=== Section Start ===

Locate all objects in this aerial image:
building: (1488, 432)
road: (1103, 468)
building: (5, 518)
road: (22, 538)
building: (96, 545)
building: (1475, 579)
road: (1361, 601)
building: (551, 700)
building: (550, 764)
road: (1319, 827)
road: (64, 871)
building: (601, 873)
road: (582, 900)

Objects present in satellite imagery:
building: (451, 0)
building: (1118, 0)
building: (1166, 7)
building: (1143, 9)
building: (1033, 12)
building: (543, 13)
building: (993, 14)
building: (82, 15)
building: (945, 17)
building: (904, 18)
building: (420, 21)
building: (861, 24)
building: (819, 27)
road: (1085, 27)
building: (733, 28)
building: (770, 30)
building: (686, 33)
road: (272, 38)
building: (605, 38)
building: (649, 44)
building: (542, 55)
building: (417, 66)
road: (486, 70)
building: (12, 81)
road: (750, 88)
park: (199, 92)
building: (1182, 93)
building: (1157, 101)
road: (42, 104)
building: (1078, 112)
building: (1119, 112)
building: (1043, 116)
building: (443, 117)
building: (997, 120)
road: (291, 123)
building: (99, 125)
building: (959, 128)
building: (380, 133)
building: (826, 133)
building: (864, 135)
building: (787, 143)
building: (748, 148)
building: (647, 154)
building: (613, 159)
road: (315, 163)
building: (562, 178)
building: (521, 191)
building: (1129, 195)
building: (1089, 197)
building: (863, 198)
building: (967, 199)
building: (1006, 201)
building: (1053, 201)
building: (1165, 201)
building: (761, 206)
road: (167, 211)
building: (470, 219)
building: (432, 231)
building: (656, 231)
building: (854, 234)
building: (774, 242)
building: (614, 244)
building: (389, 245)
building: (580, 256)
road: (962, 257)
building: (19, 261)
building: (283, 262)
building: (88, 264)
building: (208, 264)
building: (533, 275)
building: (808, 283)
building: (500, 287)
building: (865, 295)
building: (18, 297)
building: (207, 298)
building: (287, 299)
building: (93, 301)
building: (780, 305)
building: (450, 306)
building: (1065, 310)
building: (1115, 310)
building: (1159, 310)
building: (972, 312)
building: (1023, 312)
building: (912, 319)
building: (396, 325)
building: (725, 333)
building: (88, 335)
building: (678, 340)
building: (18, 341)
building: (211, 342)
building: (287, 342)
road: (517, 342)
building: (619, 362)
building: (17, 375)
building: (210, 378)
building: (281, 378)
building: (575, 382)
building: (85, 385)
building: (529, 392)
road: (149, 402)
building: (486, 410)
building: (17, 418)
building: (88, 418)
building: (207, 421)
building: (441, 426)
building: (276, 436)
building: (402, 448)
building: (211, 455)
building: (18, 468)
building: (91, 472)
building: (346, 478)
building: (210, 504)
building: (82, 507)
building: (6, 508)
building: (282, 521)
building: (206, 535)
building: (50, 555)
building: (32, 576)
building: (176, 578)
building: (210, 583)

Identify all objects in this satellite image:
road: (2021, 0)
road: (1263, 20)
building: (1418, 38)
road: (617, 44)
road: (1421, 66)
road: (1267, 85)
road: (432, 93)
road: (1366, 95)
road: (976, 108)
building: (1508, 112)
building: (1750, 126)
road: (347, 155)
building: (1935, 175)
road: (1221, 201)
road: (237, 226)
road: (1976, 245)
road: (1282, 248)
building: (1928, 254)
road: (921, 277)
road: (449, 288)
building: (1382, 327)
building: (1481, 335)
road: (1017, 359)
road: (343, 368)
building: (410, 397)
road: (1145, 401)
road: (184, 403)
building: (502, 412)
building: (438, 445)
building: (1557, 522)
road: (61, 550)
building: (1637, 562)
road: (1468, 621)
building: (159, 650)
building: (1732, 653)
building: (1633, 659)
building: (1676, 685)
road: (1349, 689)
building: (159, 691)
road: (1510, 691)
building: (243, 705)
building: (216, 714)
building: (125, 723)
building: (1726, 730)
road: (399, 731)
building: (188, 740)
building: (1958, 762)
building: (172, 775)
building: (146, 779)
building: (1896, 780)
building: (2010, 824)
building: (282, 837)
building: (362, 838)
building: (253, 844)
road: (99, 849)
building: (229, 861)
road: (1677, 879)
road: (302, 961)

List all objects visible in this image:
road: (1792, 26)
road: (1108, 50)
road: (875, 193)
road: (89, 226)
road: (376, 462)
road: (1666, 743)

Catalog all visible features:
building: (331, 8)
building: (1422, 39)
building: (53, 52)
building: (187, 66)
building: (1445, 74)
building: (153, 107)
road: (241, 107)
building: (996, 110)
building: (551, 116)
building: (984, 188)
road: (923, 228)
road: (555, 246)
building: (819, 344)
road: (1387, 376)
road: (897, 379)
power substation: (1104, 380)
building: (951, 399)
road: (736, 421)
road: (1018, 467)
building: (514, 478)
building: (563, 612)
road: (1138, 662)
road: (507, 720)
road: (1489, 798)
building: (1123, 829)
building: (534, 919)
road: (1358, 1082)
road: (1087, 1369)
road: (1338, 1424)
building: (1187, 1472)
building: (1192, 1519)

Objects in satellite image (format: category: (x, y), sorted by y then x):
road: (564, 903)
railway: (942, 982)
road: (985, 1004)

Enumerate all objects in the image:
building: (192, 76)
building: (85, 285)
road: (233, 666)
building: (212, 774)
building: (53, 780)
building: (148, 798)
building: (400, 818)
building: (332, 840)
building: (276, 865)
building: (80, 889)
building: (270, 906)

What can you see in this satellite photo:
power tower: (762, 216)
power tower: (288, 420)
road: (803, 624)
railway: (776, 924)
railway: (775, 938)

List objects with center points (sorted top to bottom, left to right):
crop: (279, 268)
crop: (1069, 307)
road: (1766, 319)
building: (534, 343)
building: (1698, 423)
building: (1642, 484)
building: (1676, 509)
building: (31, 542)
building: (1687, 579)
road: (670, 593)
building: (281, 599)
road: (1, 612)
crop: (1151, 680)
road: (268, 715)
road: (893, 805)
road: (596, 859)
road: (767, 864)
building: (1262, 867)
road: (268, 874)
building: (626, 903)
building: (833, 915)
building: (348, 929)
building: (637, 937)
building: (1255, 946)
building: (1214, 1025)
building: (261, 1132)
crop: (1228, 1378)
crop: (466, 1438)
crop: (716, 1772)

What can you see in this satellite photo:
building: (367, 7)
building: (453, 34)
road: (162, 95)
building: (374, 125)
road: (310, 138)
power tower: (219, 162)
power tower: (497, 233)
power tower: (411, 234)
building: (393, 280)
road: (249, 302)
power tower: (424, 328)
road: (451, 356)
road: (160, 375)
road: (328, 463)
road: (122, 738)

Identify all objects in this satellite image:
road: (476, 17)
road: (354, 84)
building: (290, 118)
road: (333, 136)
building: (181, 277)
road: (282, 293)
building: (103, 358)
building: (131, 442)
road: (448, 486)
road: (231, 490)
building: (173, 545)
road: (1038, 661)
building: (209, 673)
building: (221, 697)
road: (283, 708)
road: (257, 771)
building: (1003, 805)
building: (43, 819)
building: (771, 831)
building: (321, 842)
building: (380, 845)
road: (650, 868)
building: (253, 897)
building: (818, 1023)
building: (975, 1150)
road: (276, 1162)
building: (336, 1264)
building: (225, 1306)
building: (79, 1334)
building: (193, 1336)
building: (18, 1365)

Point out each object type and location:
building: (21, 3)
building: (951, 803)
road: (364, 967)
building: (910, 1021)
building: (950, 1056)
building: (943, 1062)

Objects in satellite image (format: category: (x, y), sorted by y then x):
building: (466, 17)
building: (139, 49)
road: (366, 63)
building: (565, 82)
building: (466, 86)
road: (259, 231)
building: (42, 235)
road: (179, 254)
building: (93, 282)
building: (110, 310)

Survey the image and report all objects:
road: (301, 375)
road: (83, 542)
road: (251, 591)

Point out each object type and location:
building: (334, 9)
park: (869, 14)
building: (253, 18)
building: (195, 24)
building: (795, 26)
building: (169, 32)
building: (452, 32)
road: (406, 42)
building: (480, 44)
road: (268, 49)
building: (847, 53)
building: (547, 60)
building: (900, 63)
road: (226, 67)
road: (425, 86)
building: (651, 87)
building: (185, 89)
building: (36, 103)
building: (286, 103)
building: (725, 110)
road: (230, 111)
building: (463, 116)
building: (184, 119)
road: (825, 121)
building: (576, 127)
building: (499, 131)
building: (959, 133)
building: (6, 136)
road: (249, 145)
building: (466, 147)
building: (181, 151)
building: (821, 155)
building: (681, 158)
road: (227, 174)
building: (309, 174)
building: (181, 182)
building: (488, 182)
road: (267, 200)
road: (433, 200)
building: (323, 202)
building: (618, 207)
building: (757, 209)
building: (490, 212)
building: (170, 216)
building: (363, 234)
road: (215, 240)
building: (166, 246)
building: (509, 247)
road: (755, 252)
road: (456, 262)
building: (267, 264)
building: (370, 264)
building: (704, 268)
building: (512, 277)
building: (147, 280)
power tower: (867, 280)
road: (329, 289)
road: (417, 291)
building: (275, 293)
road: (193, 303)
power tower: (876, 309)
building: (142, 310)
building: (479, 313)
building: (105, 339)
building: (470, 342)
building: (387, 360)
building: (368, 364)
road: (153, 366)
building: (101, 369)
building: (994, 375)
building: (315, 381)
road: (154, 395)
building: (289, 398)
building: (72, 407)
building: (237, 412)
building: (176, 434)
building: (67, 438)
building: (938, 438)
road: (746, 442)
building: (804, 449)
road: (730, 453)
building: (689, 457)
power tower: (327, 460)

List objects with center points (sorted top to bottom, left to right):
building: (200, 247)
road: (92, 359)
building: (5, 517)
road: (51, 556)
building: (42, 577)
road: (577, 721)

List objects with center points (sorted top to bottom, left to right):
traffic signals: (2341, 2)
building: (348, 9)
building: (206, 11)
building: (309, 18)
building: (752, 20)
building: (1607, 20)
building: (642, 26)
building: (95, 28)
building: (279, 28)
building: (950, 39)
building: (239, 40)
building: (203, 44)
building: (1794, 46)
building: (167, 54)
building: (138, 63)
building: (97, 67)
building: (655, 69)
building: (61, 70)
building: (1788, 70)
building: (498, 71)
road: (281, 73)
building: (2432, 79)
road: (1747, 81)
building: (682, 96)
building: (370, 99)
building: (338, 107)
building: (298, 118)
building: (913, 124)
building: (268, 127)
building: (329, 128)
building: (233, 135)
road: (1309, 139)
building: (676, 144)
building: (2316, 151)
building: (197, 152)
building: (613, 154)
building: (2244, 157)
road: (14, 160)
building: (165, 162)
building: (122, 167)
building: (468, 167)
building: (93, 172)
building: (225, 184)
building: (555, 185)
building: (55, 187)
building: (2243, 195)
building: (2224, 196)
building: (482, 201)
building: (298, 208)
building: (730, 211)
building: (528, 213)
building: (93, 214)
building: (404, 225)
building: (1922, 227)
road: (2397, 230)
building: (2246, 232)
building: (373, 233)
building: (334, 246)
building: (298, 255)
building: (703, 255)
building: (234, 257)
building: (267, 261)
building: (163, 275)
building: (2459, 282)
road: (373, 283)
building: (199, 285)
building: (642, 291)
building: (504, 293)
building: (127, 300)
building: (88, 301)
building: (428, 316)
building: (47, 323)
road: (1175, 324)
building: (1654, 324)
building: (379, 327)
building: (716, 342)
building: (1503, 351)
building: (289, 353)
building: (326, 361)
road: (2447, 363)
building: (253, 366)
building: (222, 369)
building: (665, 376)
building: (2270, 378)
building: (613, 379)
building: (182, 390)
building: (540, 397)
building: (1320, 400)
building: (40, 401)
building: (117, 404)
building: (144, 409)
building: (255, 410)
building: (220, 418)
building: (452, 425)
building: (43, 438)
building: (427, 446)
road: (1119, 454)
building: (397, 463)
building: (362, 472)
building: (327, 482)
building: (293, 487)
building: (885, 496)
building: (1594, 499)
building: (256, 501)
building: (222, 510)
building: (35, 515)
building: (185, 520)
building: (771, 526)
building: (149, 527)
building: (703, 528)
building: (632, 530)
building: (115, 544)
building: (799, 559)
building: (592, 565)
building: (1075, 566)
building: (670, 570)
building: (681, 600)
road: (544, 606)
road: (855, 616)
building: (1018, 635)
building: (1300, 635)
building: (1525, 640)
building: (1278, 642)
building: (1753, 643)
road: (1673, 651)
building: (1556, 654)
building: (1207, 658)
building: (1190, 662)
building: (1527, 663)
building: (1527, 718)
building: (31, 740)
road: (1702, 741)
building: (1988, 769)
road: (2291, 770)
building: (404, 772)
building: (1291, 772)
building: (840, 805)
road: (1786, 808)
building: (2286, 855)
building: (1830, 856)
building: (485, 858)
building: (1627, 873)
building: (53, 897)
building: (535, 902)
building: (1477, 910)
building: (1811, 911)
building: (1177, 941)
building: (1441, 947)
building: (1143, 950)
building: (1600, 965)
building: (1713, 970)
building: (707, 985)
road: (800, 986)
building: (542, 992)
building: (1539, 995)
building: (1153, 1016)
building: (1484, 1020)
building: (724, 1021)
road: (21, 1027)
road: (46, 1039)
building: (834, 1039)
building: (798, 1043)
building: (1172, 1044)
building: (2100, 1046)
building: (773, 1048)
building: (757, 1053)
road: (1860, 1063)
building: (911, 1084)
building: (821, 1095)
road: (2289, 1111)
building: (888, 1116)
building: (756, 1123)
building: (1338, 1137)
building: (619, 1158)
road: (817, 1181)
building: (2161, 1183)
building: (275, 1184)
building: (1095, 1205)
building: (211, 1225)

=== Section End ===

▶ **WHAT IS BEING ASKED**:
If a line in the material contains the word "crop", copy that line.

▶ **SOLUTION TO THIS PROBLEM**:
crop: (279, 268)
crop: (1069, 307)
crop: (1151, 680)
crop: (1228, 1378)
crop: (466, 1438)
crop: (716, 1772)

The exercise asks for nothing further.